> _The records_
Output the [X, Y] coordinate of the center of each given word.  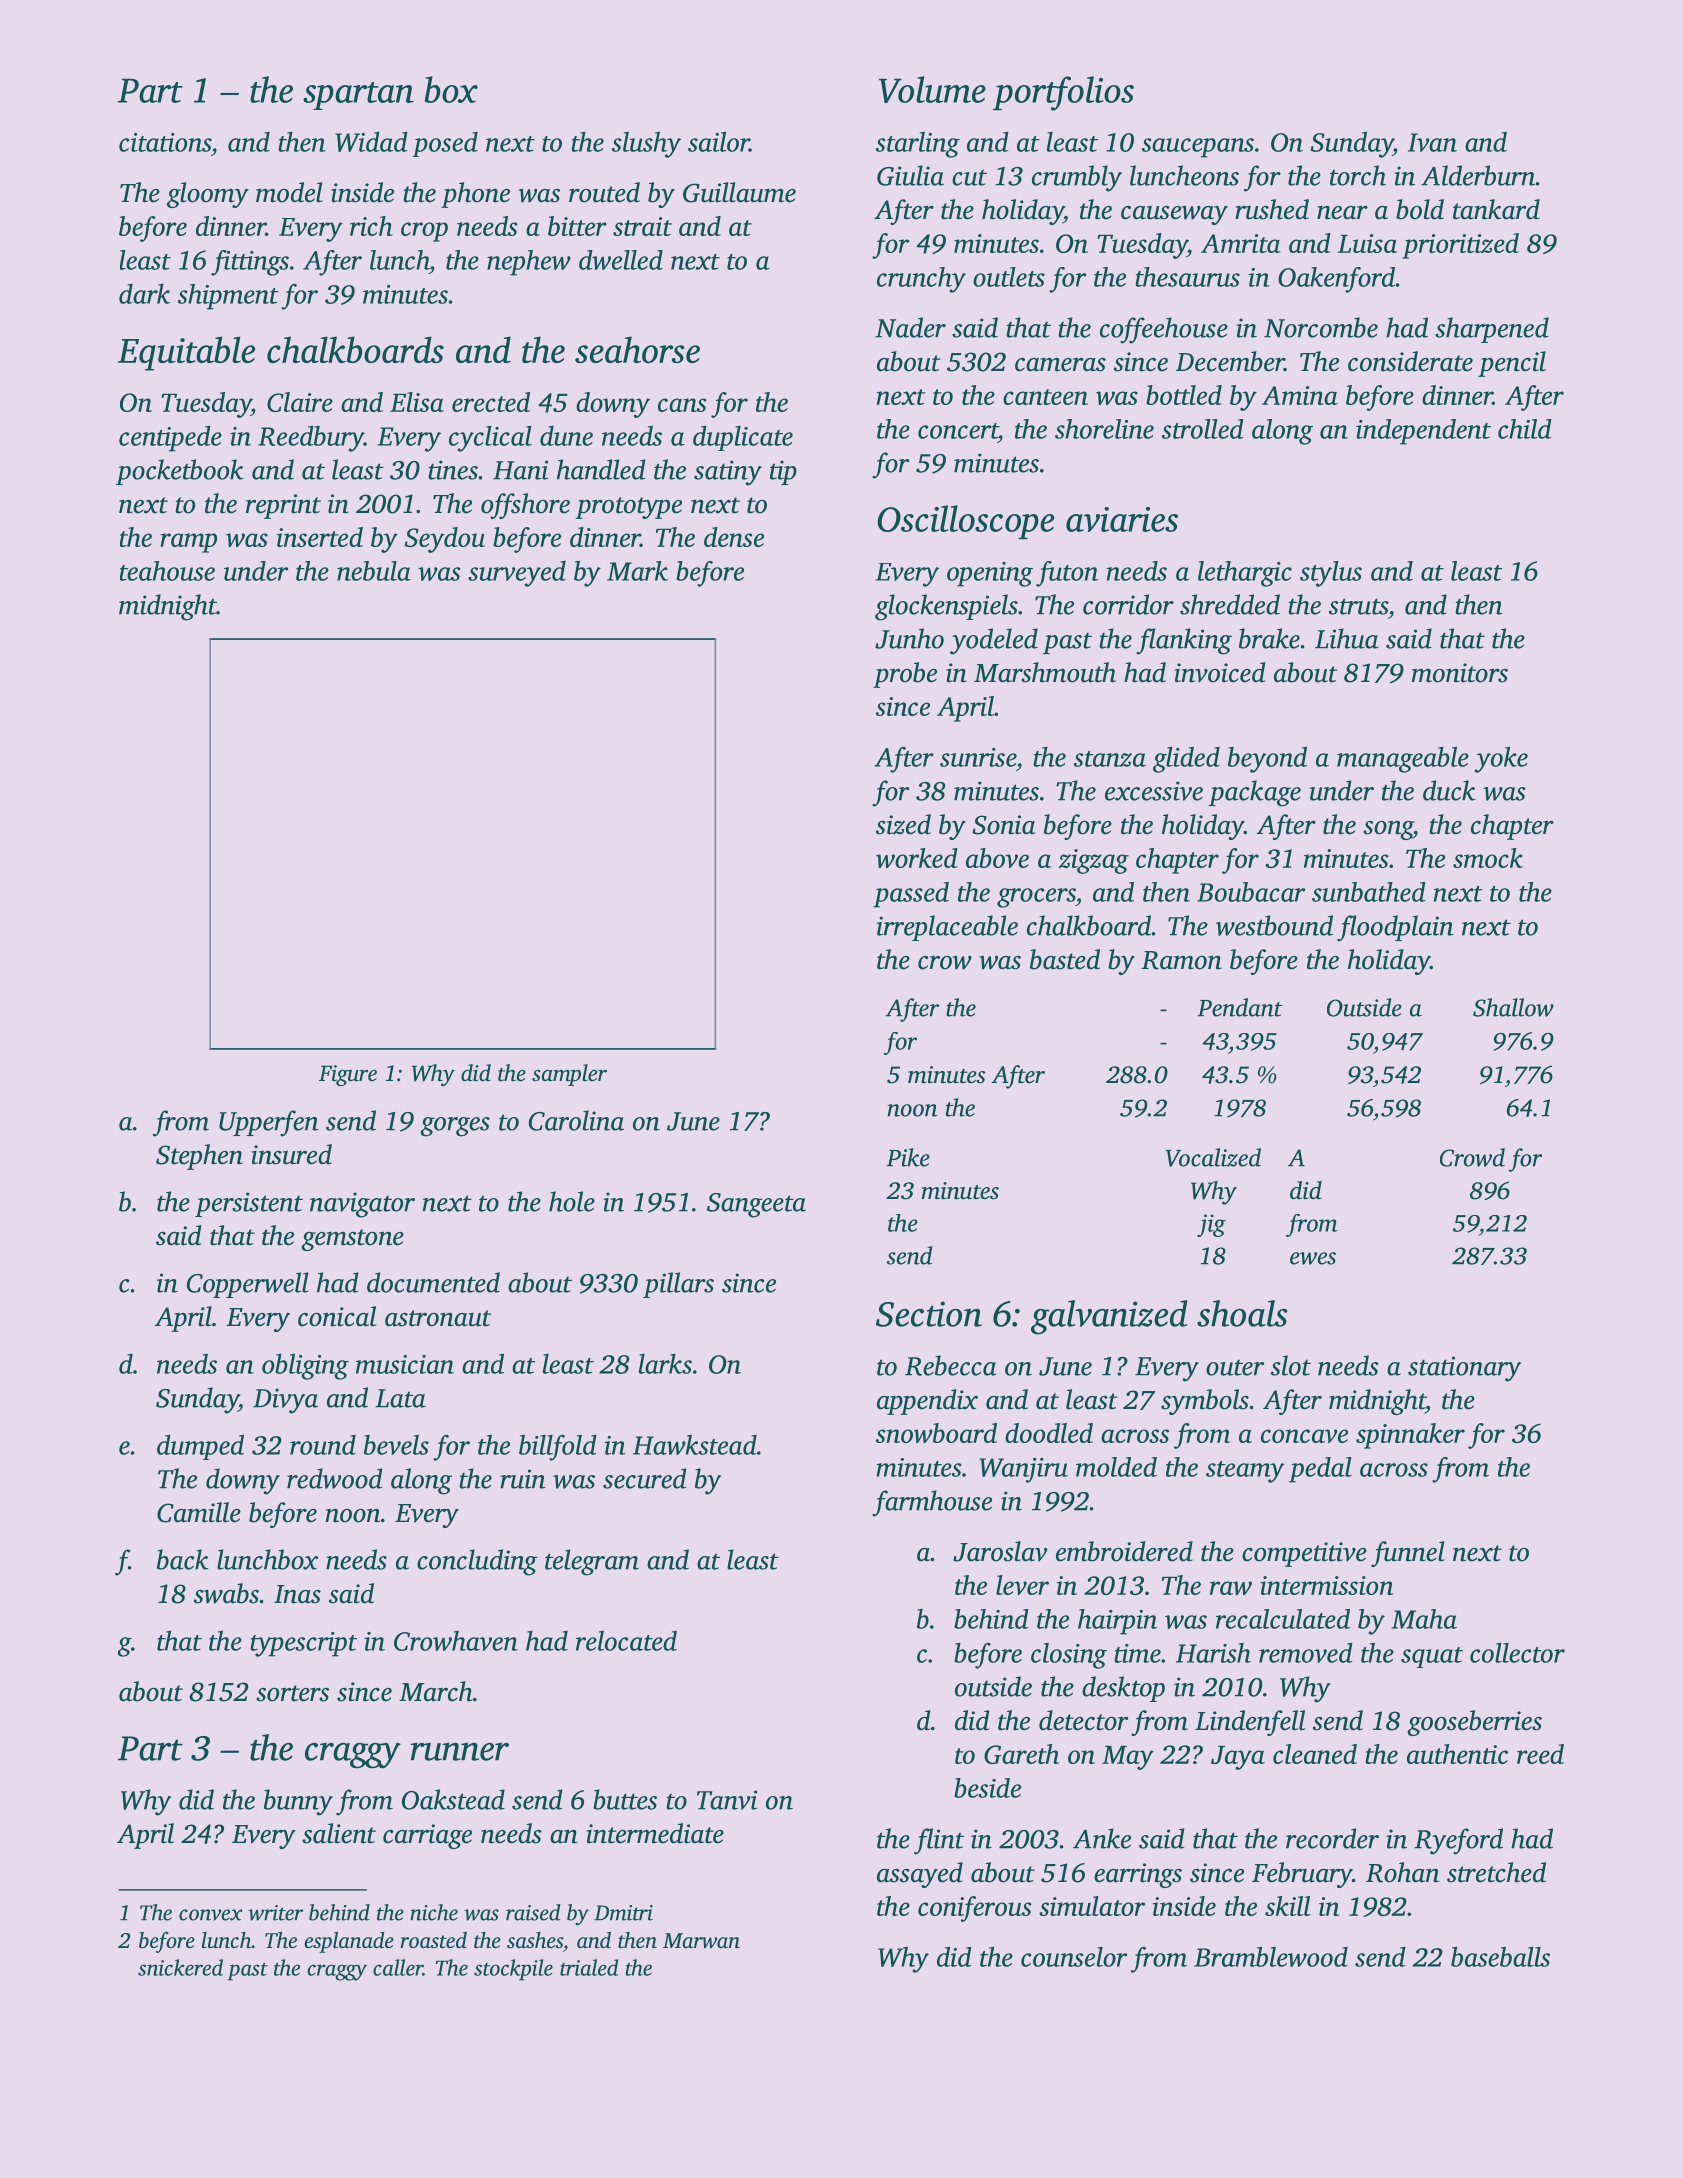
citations [165, 142]
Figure [348, 1075]
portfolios [1063, 93]
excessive [1154, 791]
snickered [180, 1967]
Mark [637, 571]
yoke [1501, 760]
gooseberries [1474, 1723]
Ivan [1432, 142]
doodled [1049, 1433]
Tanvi [727, 1800]
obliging [305, 1367]
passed [911, 895]
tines [453, 470]
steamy [1245, 1472]
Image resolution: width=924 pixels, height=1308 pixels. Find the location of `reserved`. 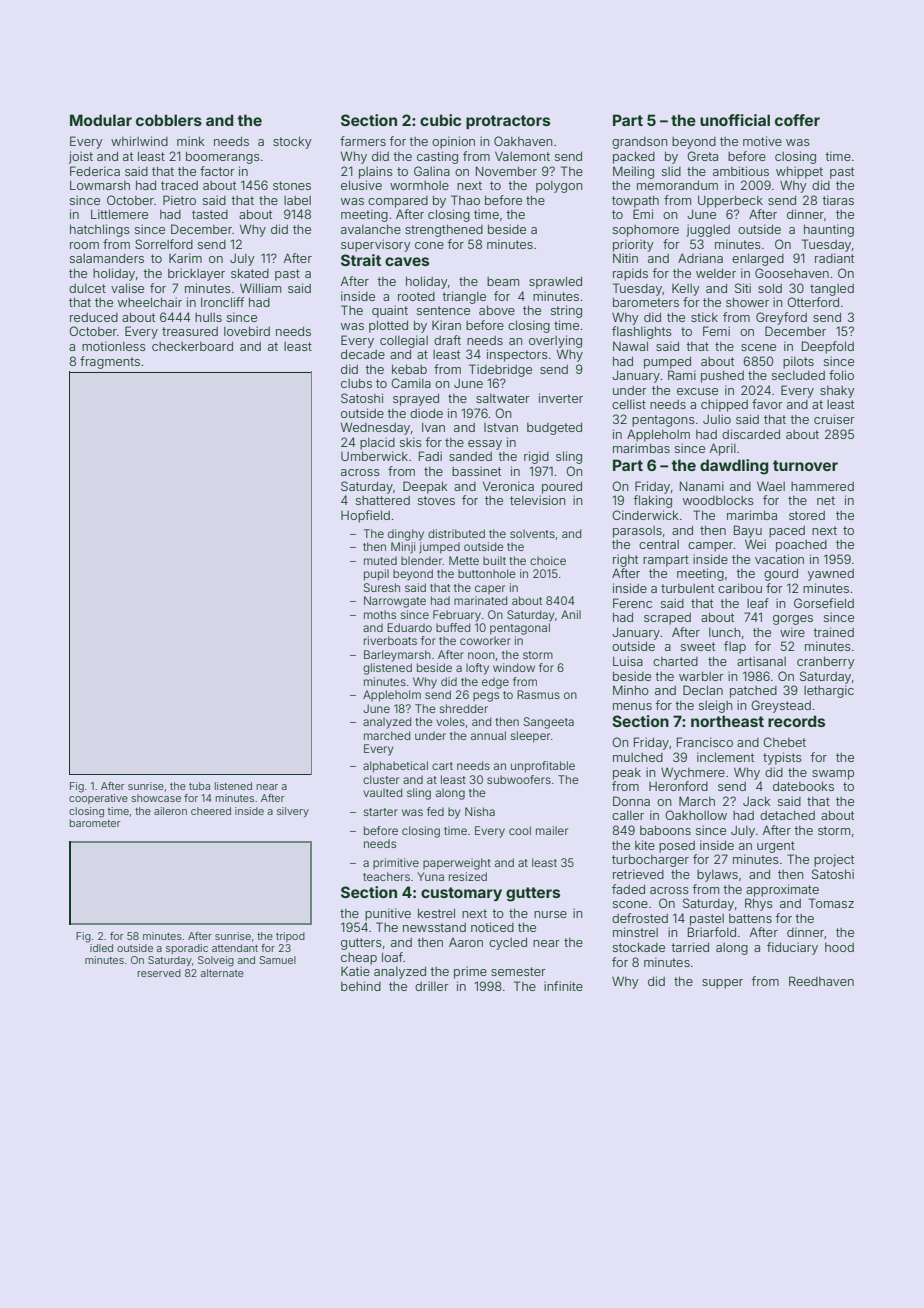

> _What to produce_
Reproduce every one of the lines above, requests included, and decrease each coordinate value in the answers by 19. Leave the pictures out.

> _Output_
Output the [X, Y] coordinate of the center of each given word.  
citations [146, 123]
Figure [329, 1056]
portfolios [1044, 74]
excessive [1135, 772]
snickered [161, 1948]
Mark [618, 552]
yoke [1482, 741]
gooseberries [1455, 1704]
Ivan [1413, 123]
doodled [1030, 1414]
Tanvi [708, 1781]
obliging [286, 1348]
passed [892, 876]
tines [434, 451]
steamy [1226, 1453]
Image resolution: width=924 pixels, height=1308 pixels. Find the location of `reserved`. 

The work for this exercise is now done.